§ **TASK INPUT**:
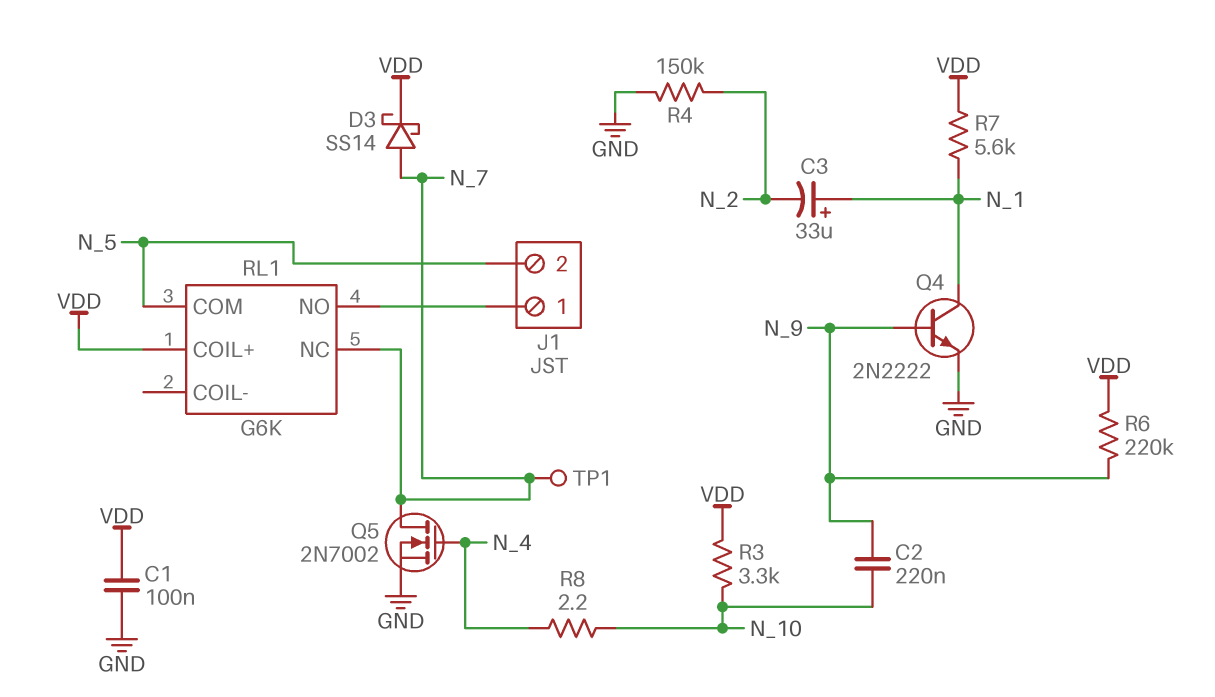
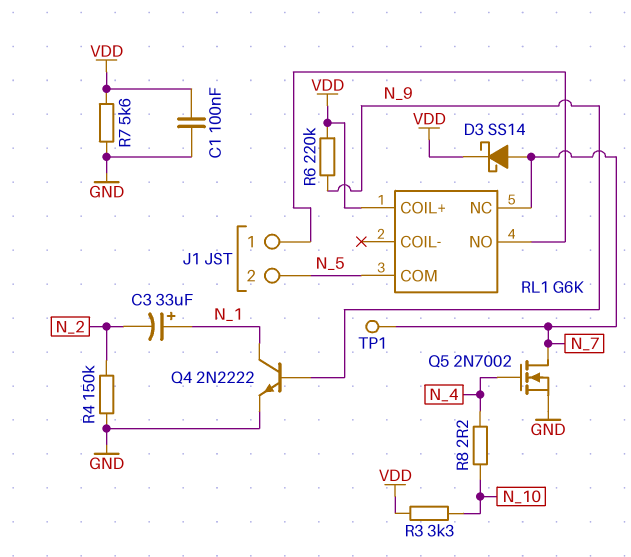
C2: 220nF (N_9, N_10) -> none
R7: 5.6k (N_1, VDD) -> 5.6k (GND, VDD)

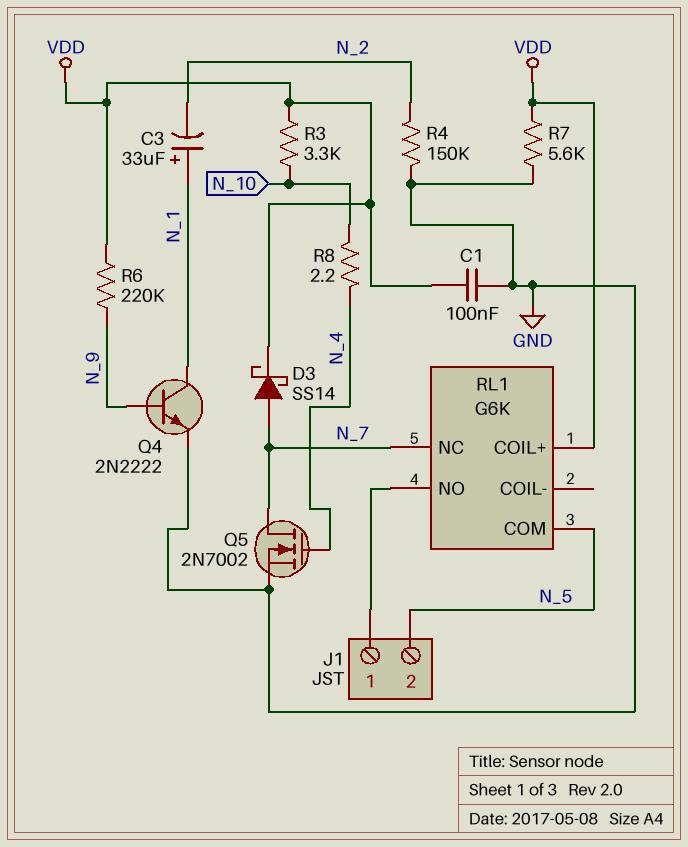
TP1: test point (N_7) -> none

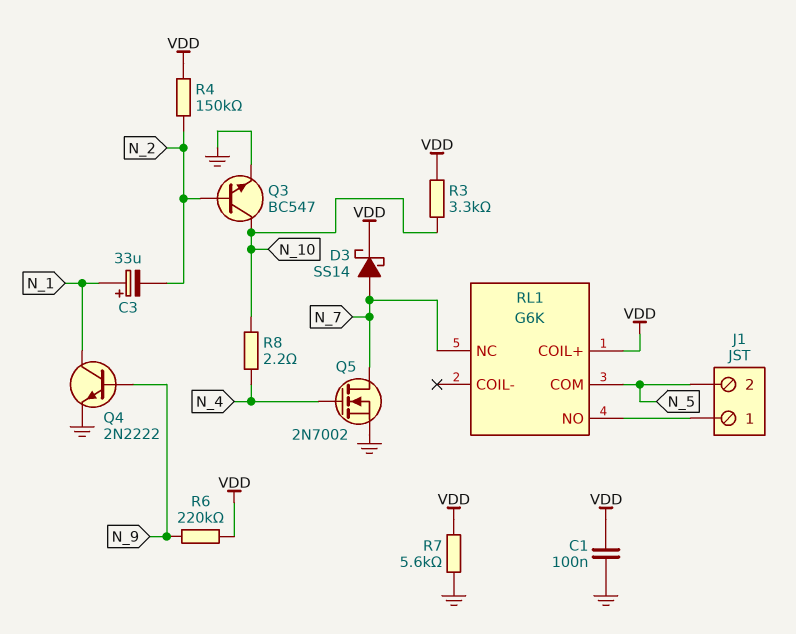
Q3: none -> NPN BC547 (B N_2, C N_10, E GND)
R4: 150k (GND, N_2) -> 150k (N_2, VDD)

§ **DIRECTIONS**: Reproduce each record above by retyping it exactly; omit all images.

§ **TASK RESULT**:
C2: 220nF (N_9, N_10) -> none
R7: 5.6k (N_1, VDD) -> 5.6k (GND, VDD)

TP1: test point (N_7) -> none

Q3: none -> NPN BC547 (B N_2, C N_10, E GND)
R4: 150k (GND, N_2) -> 150k (N_2, VDD)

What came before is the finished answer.